RECORDS:

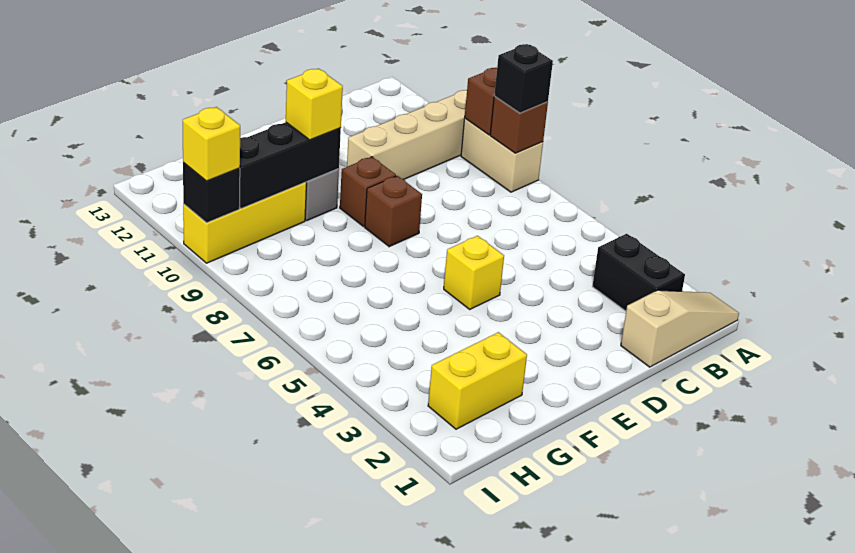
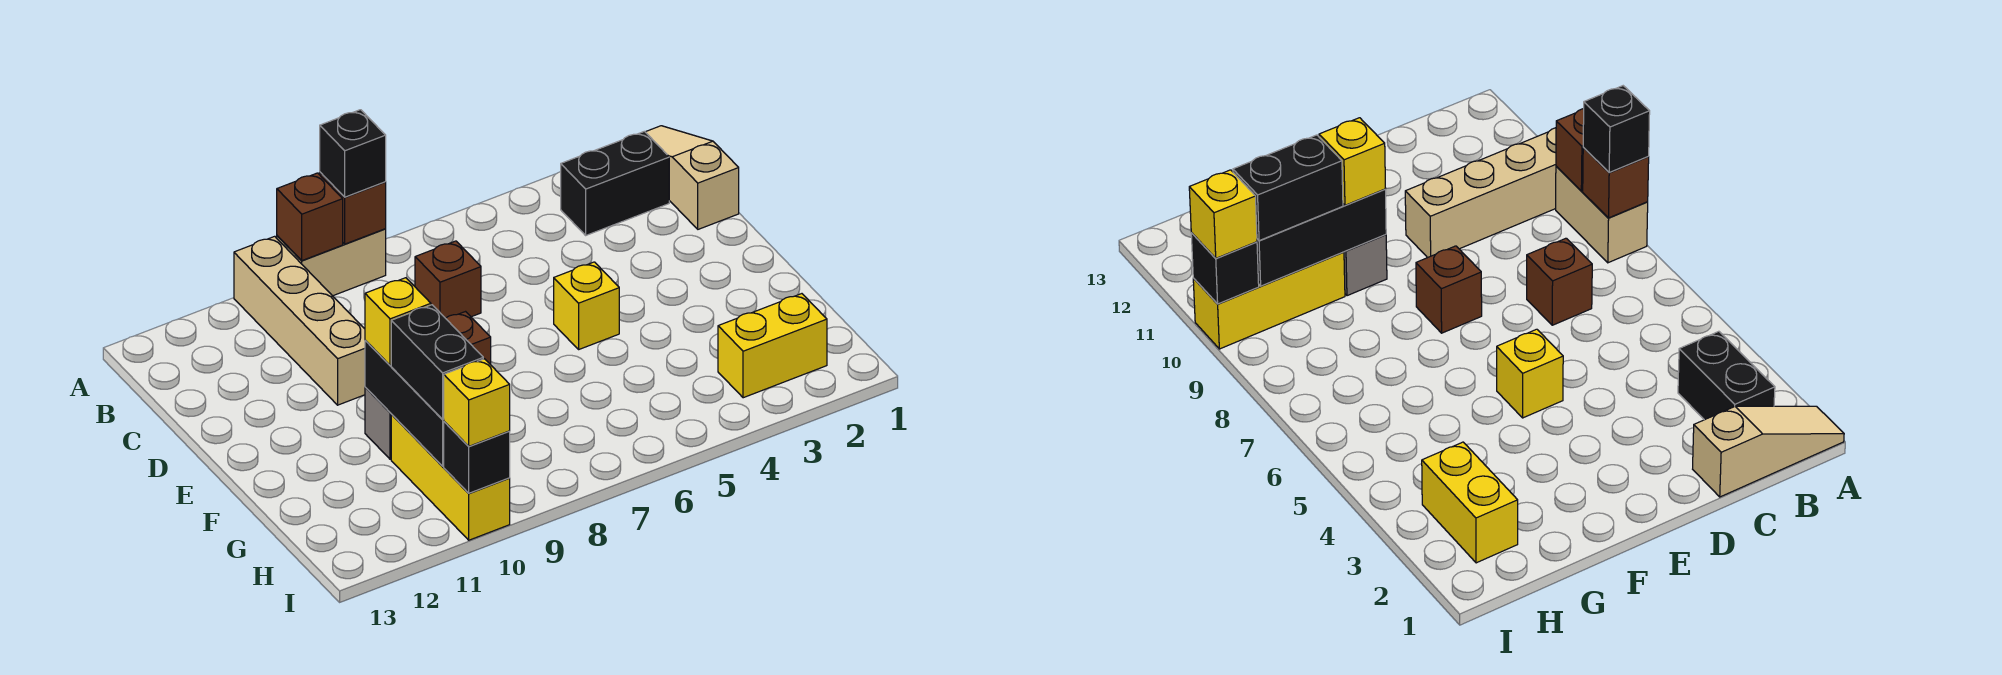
brown brick E9 level 1 -> brown brick C7 level 1
yellow brick G2:H2 level 1 -> yellow brick H2:H3 level 1
none -> black brick G10:H10 level 3

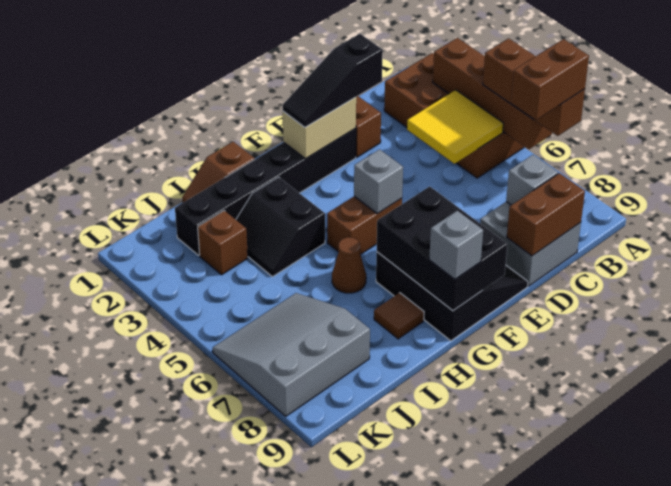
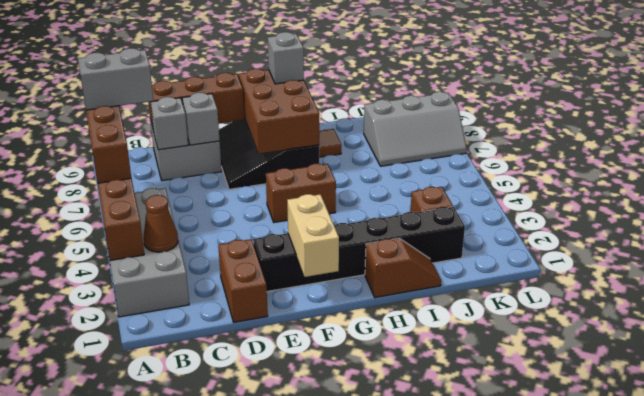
brown brick A2:B5 level 1 -> grey brick A2:B5 level 1
brown brick A7:B7 level 4 -> grey brick A7:B7 level 4
yellow tile B4:C5 level 2 -> none
brown brick C9:D9 level 2 -> brown brick C9:E9 level 2
black slope D2:F2 level 3 top D -> none
tan brick E2:F2 level 2 -> tan brick F1:F2 level 2
grey brick F5 level 2 -> grey brick D8 level 2
black brick F7:G9 level 2 -> brown brick F7:G9 level 2
black slope H3:I4 level 1 top H -> none
brown cone H6 level 1 -> brown cone B3 level 2
grey slope J6:L8 level 1 top 8 -> grey slope J7:L8 level 1 top 8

TASK PROMPT: Each word of the data should be repeated exactly, and the pictures left out.

ANSWER TO THE PROBLEM:
brown brick E9 level 1 -> brown brick C7 level 1
yellow brick G2:H2 level 1 -> yellow brick H2:H3 level 1
none -> black brick G10:H10 level 3

brown brick A2:B5 level 1 -> grey brick A2:B5 level 1
brown brick A7:B7 level 4 -> grey brick A7:B7 level 4
yellow tile B4:C5 level 2 -> none
brown brick C9:D9 level 2 -> brown brick C9:E9 level 2
black slope D2:F2 level 3 top D -> none
tan brick E2:F2 level 2 -> tan brick F1:F2 level 2
grey brick F5 level 2 -> grey brick D8 level 2
black brick F7:G9 level 2 -> brown brick F7:G9 level 2
black slope H3:I4 level 1 top H -> none
brown cone H6 level 1 -> brown cone B3 level 2
grey slope J6:L8 level 1 top 8 -> grey slope J7:L8 level 1 top 8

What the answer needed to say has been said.